*** MATERIAL FOR THIS TASK ***
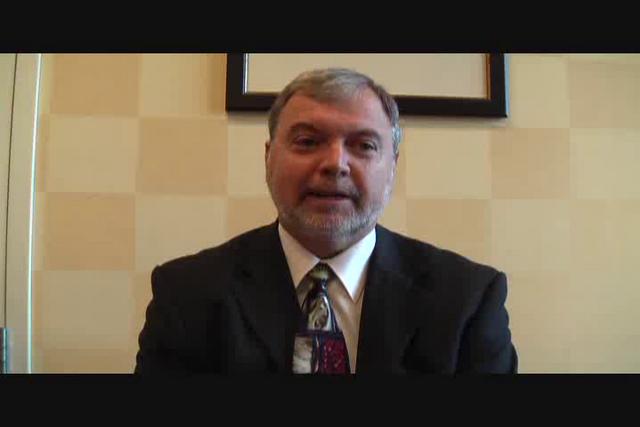
This screenshot has height=427, width=640. Identify the location of wall. (x=541, y=260).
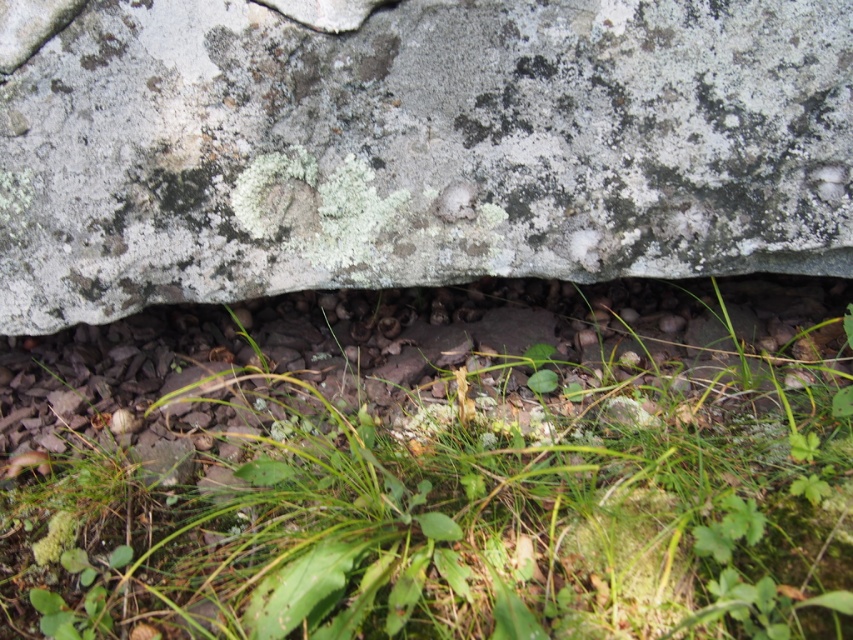
Question: Is green leafy grass at center closer to camera compared to gray/rough rock at center?

Choices:
 (A) no
 (B) yes

Answer: (B)

Question: Among these points, which one is nearest to the camera?

Choices:
 (A) (558, 244)
 (B) (572, 444)

Answer: (B)

Question: Can you confirm if green leafy grass at center is bigger than gray/rough rock at center?

Choices:
 (A) yes
 (B) no

Answer: (A)

Question: Can you confirm if green leafy grass at center is positioned to the right of gray/rough rock at center?

Choices:
 (A) yes
 (B) no

Answer: (A)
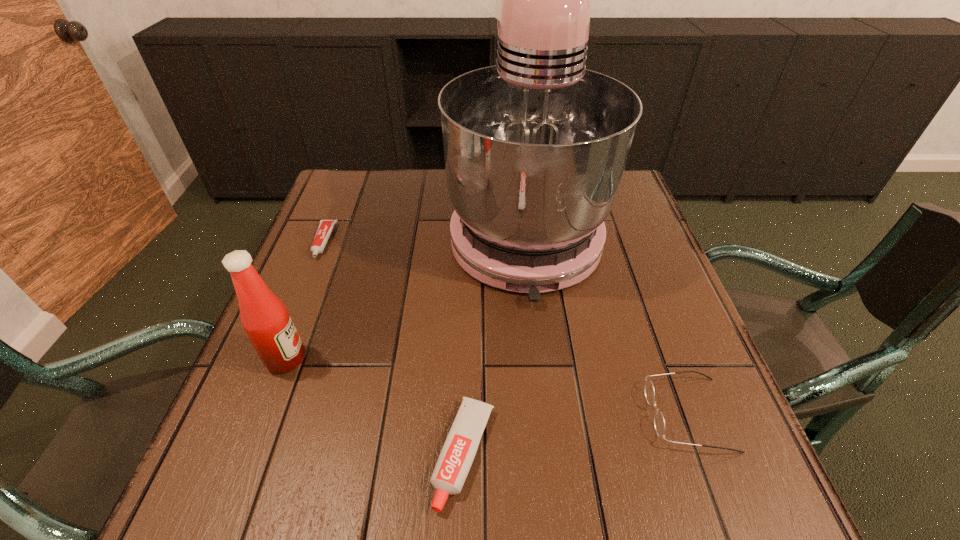
This screenshot has width=960, height=540. I want to click on the tallest object, so click(x=535, y=147).

Identify the location of the fourth shortest object. (265, 319).

In order to click on the third farthest object in this screenshot , I will do `click(265, 319)`.

Image resolution: width=960 pixels, height=540 pixels. In order to click on spectacles in this screenshot , I will do `click(659, 423)`.

Where is `the nearer toothpaste`? the nearer toothpaste is located at coordinates (458, 452).

Find the location of a particular element. the right toothpaste is located at coordinates (458, 452).

Identify the location of the farther toothpaste. Image resolution: width=960 pixels, height=540 pixels. (325, 228).

Where is `the left toothpaste`? the left toothpaste is located at coordinates (325, 228).

At what (x,y) coordinates should I click in order to perform the action: click on vacant space located 0.320m on the front-facing side of the mixer. Please return your answer as a coordinate pair (x, y). The height and width of the screenshot is (540, 960). Looking at the image, I should click on (550, 457).

Identify the location of free location located on the front-facing side of the condiment. (444, 359).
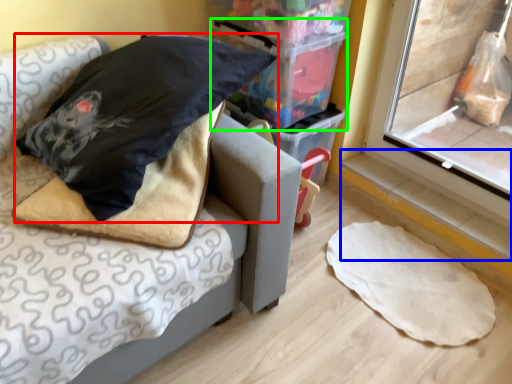
Question: Which is nearer to the pillow (highlighted by a red box)? window sill (highlighted by a blue box) or storage box (highlighted by a green box).

Choices:
 (A) window sill
 (B) storage box

Answer: (B)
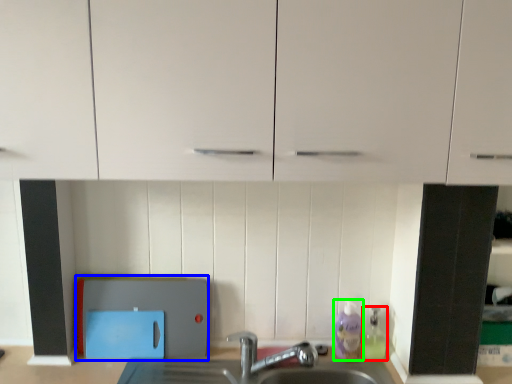
Question: Considering the real-world distances, which object is farthest from cleaning product (highlighted by a red box)? appliance (highlighted by a blue box) or cleaning product (highlighted by a green box)?

Choices:
 (A) appliance
 (B) cleaning product

Answer: (A)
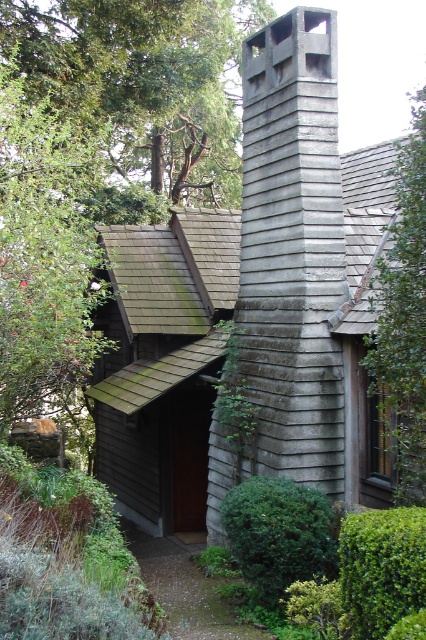
Question: Does wooden cabin at center have a larger size compared to green leafy tree at upper left?

Choices:
 (A) no
 (B) yes

Answer: (A)

Question: Among these points, which one is farthest from the camera?

Choices:
 (A) coord(244,355)
 (B) coord(412,337)
 (C) coord(169,116)

Answer: (C)

Question: Can you confirm if gray wood chimney at center is positioned below green leafy tree at upper left?

Choices:
 (A) no
 (B) yes

Answer: (B)

Question: Which object is closer to the camera taking this photo?

Choices:
 (A) green leafy tree at upper left
 (B) wooden cabin at center
 (C) gray wood chimney at center

Answer: (B)

Question: Does wooden cabin at center appear on the right side of green leafy tree at right?

Choices:
 (A) yes
 (B) no

Answer: (B)

Question: Among these points, which one is farthest from the camera?

Choices:
 (A) (28, 10)
 (B) (294, 355)
 (C) (216, 369)

Answer: (A)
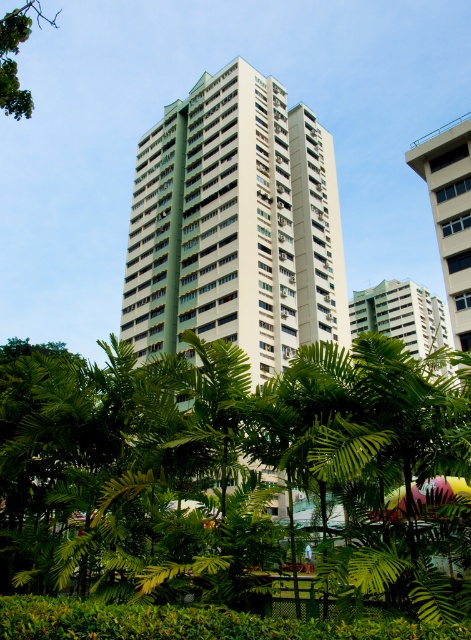
You are a drone operator trying to capture a photo of the white concrete building at upper right and the green leafy tree at center. From your current position, which object is positioned lower in the frame?

The green leafy tree at center is positioned below the white concrete building at upper right, so it is lower in the frame.

You are standing in the middle of a park and see the green leafy tree at center and the white concrete building at upper right. Which object is closer to you?

The green leafy tree at center is closer to you because it is in front of the white concrete building at upper right.

From the picture: You are standing in the middle of a city park and see the white concrete building at upper right and the green leafy tree at upper left in the distance. Which object is closer to you?

The white concrete building at upper right is closer to you because it is positioned further to the viewer than the green leafy tree at upper left.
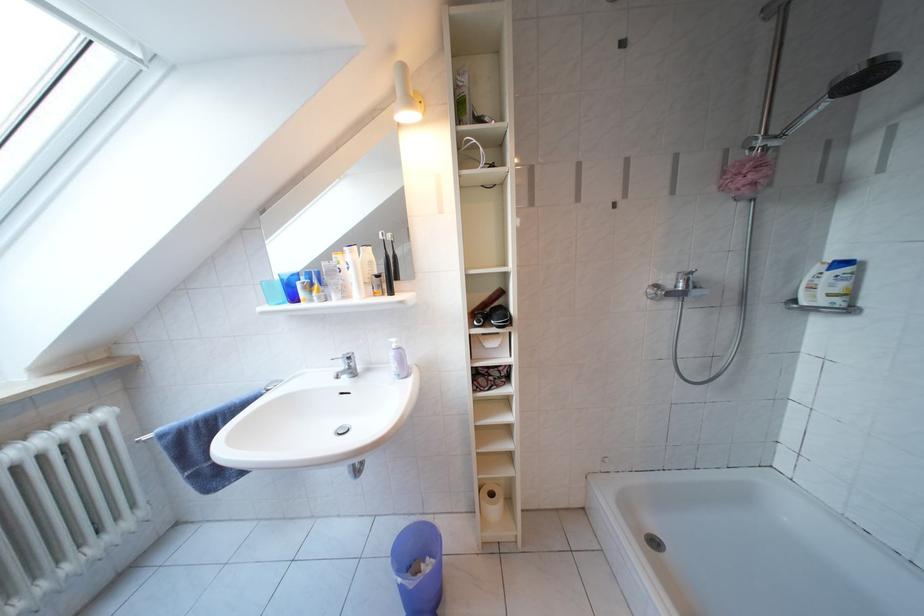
***
TASK GOAL:
Retype all of the material above line for line, leaving out the pictures.

COMPLETED TASK:
This screenshot has height=427, width=640. Identify the location of wall. (x=541, y=260).
Question: Is green leafy grass at center closer to camera compared to gray/rough rock at center?

Choices:
 (A) no
 (B) yes

Answer: (B)

Question: Among these points, which one is nearest to the camera?

Choices:
 (A) (558, 244)
 (B) (572, 444)

Answer: (B)

Question: Can you confirm if green leafy grass at center is bigger than gray/rough rock at center?

Choices:
 (A) yes
 (B) no

Answer: (A)

Question: Can you confirm if green leafy grass at center is positioned to the right of gray/rough rock at center?

Choices:
 (A) yes
 (B) no

Answer: (A)
This screenshot has width=960, height=540. I want to click on the tallest object, so click(x=535, y=147).

Identify the location of the fourth shortest object. (265, 319).

In order to click on the third farthest object in this screenshot , I will do `click(265, 319)`.

Image resolution: width=960 pixels, height=540 pixels. In order to click on spectacles in this screenshot , I will do `click(659, 423)`.

Where is `the nearer toothpaste`? the nearer toothpaste is located at coordinates (458, 452).

Find the location of a particular element. the right toothpaste is located at coordinates (458, 452).

Identify the location of the farther toothpaste. Image resolution: width=960 pixels, height=540 pixels. (325, 228).

Where is `the left toothpaste`? the left toothpaste is located at coordinates (325, 228).

At what (x,y) coordinates should I click in order to perform the action: click on vacant space located 0.320m on the front-facing side of the mixer. Please return your answer as a coordinate pair (x, y). The height and width of the screenshot is (540, 960). Looking at the image, I should click on (550, 457).

Identify the location of free location located on the front-facing side of the condiment. (444, 359).
Question: Which is nearer to the pillow (highlighted by a red box)? window sill (highlighted by a blue box) or storage box (highlighted by a green box).

Choices:
 (A) window sill
 (B) storage box

Answer: (B)
Question: Considering the real-world distances, which object is farthest from cleaning product (highlighted by a red box)? appliance (highlighted by a blue box) or cleaning product (highlighted by a green box)?

Choices:
 (A) appliance
 (B) cleaning product

Answer: (A)
Question: Does wooden cabin at center have a larger size compared to green leafy tree at upper left?

Choices:
 (A) no
 (B) yes

Answer: (A)

Question: Among these points, which one is farthest from the camera?

Choices:
 (A) coord(244,355)
 (B) coord(412,337)
 (C) coord(169,116)

Answer: (C)

Question: Can you confirm if gray wood chimney at center is positioned below green leafy tree at upper left?

Choices:
 (A) no
 (B) yes

Answer: (B)

Question: Which object is closer to the camera taking this photo?

Choices:
 (A) green leafy tree at upper left
 (B) wooden cabin at center
 (C) gray wood chimney at center

Answer: (B)

Question: Does wooden cabin at center appear on the right side of green leafy tree at right?

Choices:
 (A) yes
 (B) no

Answer: (B)

Question: Among these points, which one is farthest from the camera?

Choices:
 (A) (28, 10)
 (B) (294, 355)
 (C) (216, 369)

Answer: (A)
You are a drone operator trying to capture a photo of the white concrete building at upper right and the green leafy tree at center. From your current position, which object is positioned lower in the frame?

The green leafy tree at center is positioned below the white concrete building at upper right, so it is lower in the frame.

You are standing in the middle of a park and see the green leafy tree at center and the white concrete building at upper right. Which object is closer to you?

The green leafy tree at center is closer to you because it is in front of the white concrete building at upper right.

From the picture: You are standing in the middle of a city park and see the white concrete building at upper right and the green leafy tree at upper left in the distance. Which object is closer to you?

The white concrete building at upper right is closer to you because it is positioned further to the viewer than the green leafy tree at upper left.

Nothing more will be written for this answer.